Records shown:
****
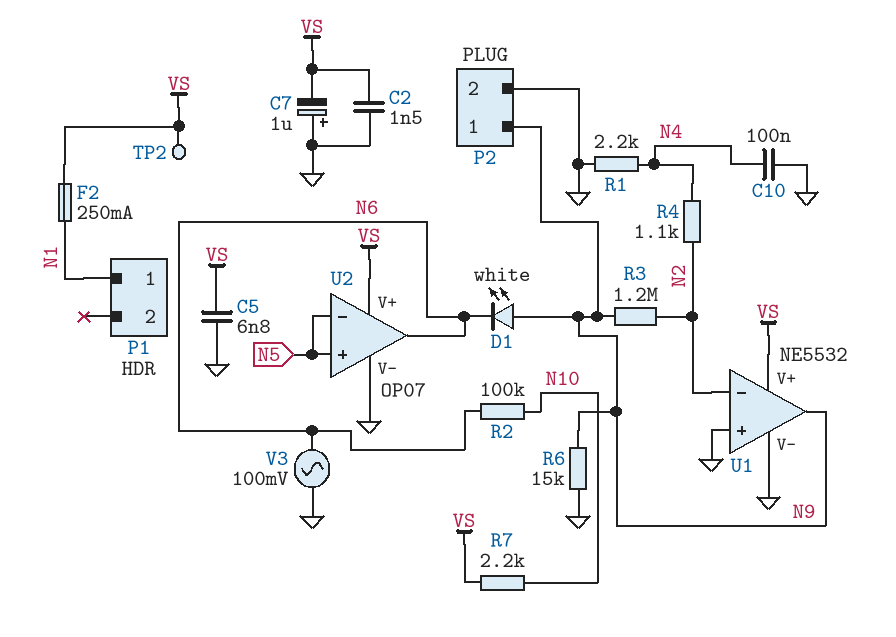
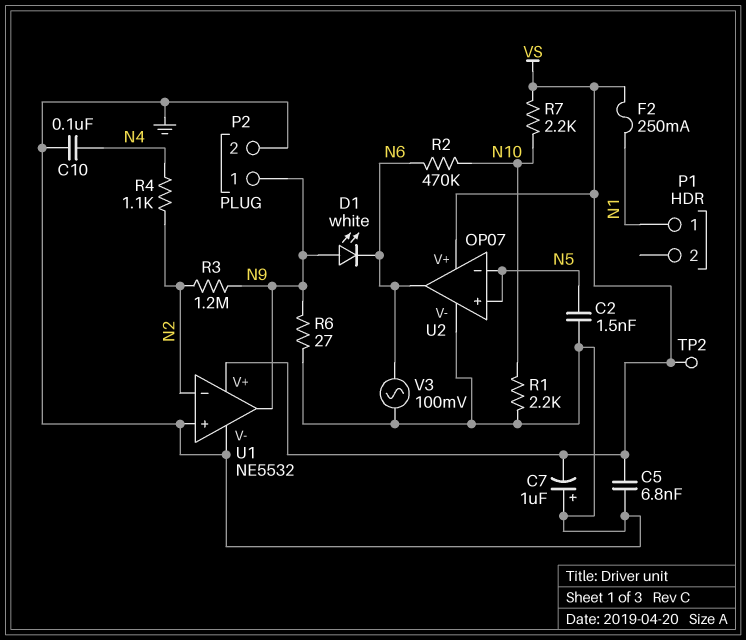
C2: 1.5nF (GND, VS) -> 1.5nF (GND, N5)
R1: 2.2k (GND, N4) -> 2.2k (GND, N10)
R2: 100k (N6, N10) -> 470k (N6, N10)
R6: 15k (GND, N9) -> 27 (GND, N9)

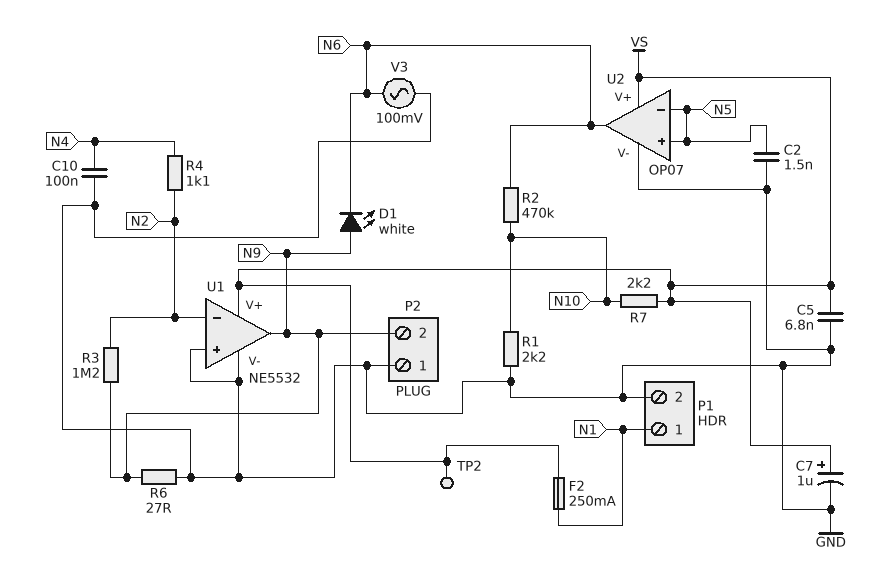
C7: 1uF (plus GND, minus VS) -> 1uF (plus VS, minus GND)
P1 pin 2: none -> GND
P2 pin 1: N9 -> GND
P2 pin 2: GND -> N9

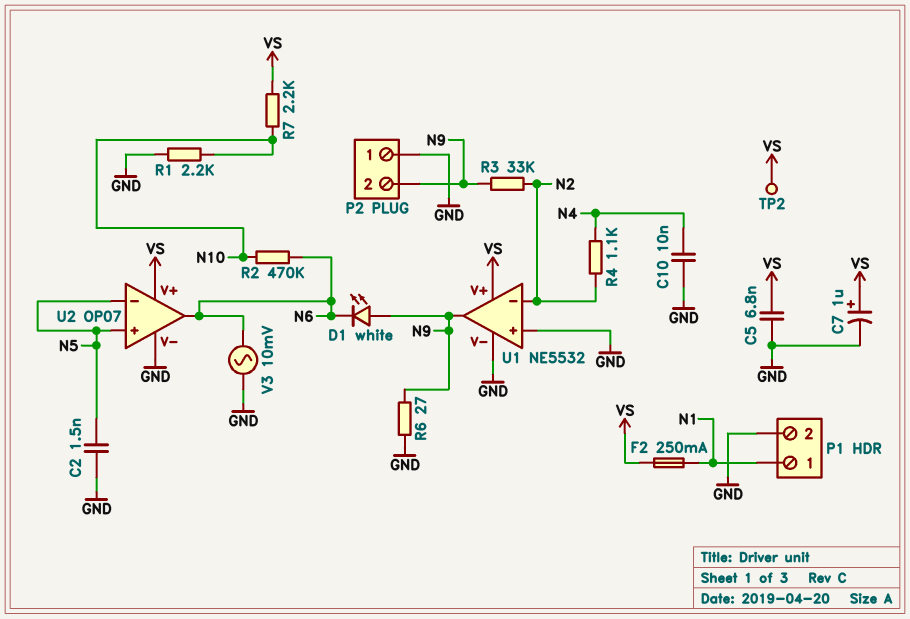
C10: 100nF (GND, N4) -> 10nF (GND, N4)
R3: 1.2M (N2, N9) -> 33k (N2, N9)
V3: AC 100mV (GND, N6) -> AC 10mV (GND, N6)

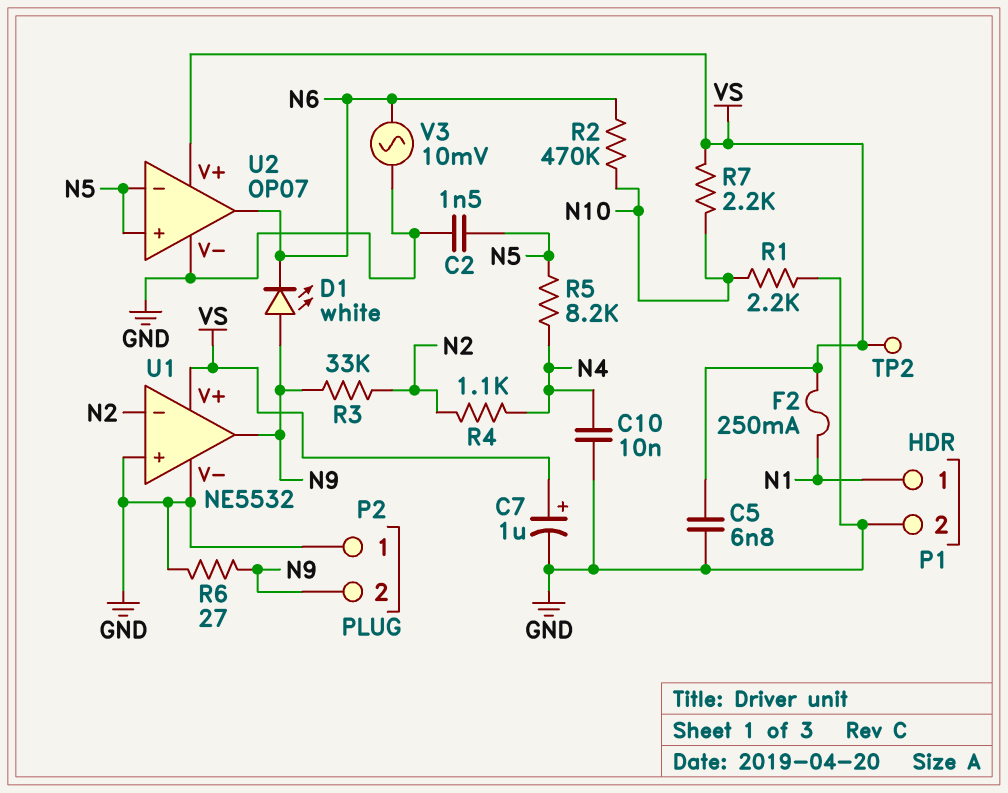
R5: none -> 8.2k (N4, N5)

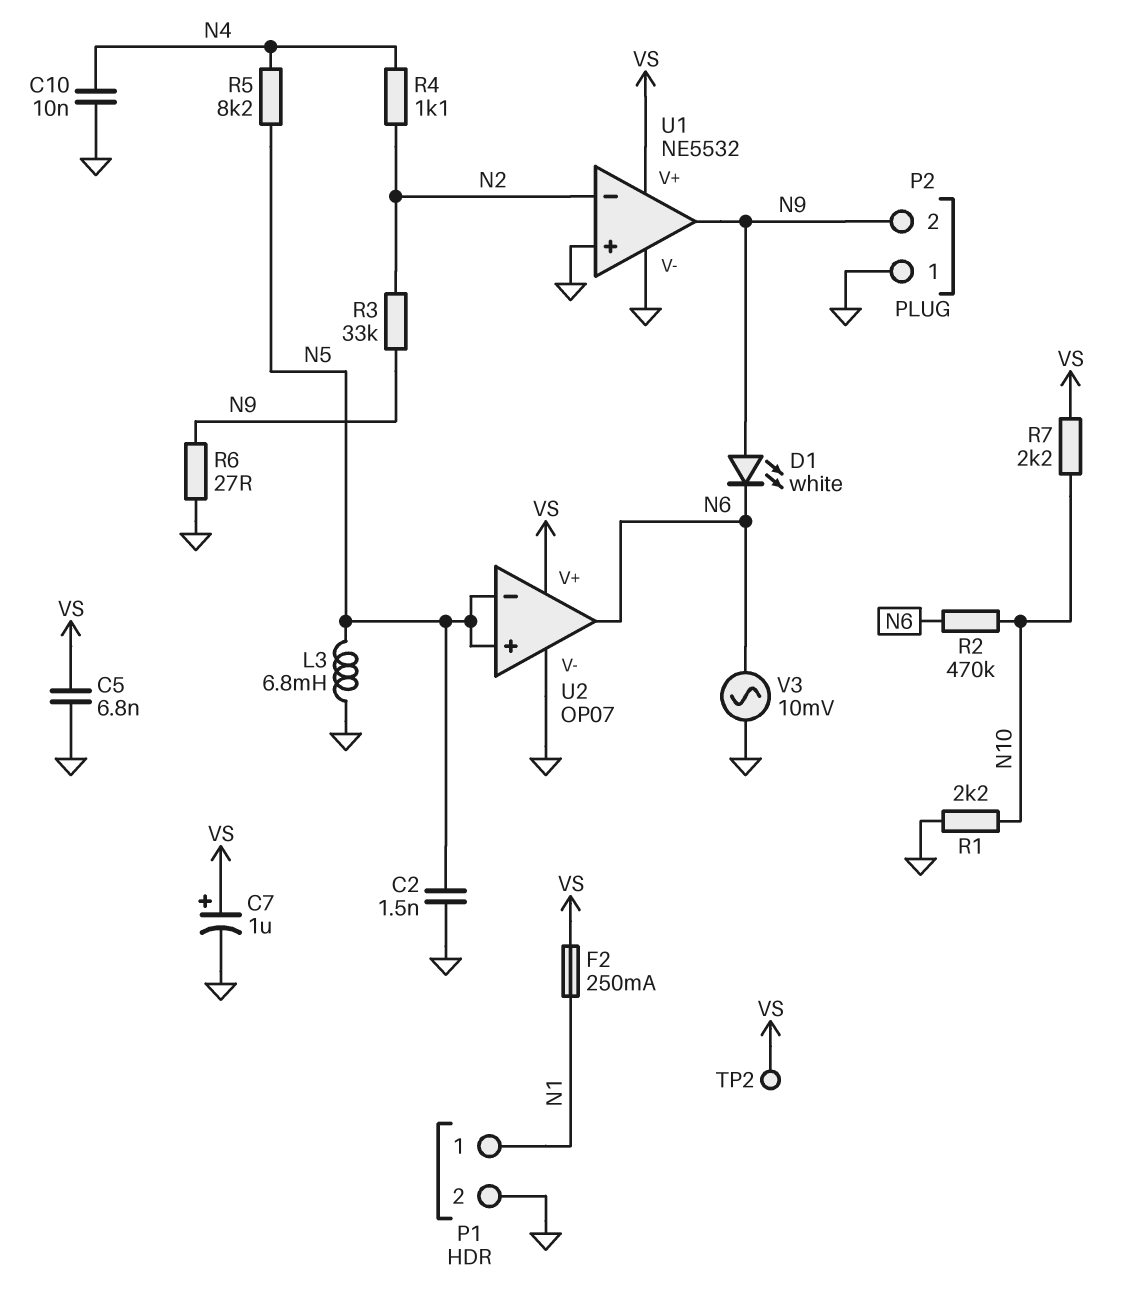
L3: none -> 6.8mH (GND, N5)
****
Work to complete: Do not include the images; transcribe the rest of the listing exactly.

Exercise solution:
C2: 1.5nF (GND, VS) -> 1.5nF (GND, N5)
R1: 2.2k (GND, N4) -> 2.2k (GND, N10)
R2: 100k (N6, N10) -> 470k (N6, N10)
R6: 15k (GND, N9) -> 27 (GND, N9)

C7: 1uF (plus GND, minus VS) -> 1uF (plus VS, minus GND)
P1 pin 2: none -> GND
P2 pin 1: N9 -> GND
P2 pin 2: GND -> N9

C10: 100nF (GND, N4) -> 10nF (GND, N4)
R3: 1.2M (N2, N9) -> 33k (N2, N9)
V3: AC 100mV (GND, N6) -> AC 10mV (GND, N6)

R5: none -> 8.2k (N4, N5)

L3: none -> 6.8mH (GND, N5)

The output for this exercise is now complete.